## [Instructions for the task]
Could you reproduce the material below exactly, from the line containing "KEYS1 pin K3: A6 -> B3" through its last line, and leave out everything else?

--------------------------------------------------

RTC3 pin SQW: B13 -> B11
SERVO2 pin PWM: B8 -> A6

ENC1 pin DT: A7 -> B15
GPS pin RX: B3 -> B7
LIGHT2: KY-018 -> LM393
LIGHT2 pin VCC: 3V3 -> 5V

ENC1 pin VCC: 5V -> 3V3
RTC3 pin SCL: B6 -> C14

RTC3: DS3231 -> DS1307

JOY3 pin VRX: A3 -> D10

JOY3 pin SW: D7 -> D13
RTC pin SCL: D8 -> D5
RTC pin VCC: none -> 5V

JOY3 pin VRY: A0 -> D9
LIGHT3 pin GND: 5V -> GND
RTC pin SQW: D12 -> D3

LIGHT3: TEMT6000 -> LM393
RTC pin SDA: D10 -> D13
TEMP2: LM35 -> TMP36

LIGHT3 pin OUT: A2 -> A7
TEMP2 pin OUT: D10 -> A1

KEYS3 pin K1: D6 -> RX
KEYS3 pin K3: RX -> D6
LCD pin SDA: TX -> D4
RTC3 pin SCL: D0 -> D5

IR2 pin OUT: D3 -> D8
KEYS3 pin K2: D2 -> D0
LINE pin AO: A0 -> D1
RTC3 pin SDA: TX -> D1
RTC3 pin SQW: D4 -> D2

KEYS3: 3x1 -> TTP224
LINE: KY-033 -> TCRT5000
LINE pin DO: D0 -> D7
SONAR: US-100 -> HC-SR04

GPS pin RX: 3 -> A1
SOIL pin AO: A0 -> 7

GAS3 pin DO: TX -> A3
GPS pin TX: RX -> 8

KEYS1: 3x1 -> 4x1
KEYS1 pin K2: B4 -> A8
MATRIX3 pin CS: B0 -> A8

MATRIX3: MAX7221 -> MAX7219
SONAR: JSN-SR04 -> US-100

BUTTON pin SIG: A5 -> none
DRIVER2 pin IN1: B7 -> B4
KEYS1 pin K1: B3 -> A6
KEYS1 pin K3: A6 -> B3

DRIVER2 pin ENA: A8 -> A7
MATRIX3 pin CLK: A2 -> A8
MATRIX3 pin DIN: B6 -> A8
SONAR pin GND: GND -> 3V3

--------------------------------------------------

## [The answer]
KEYS1 pin K3: A6 -> B3

DRIVER2 pin ENA: A8 -> A7
MATRIX3 pin CLK: A2 -> A8
MATRIX3 pin DIN: B6 -> A8
SONAR pin GND: GND -> 3V3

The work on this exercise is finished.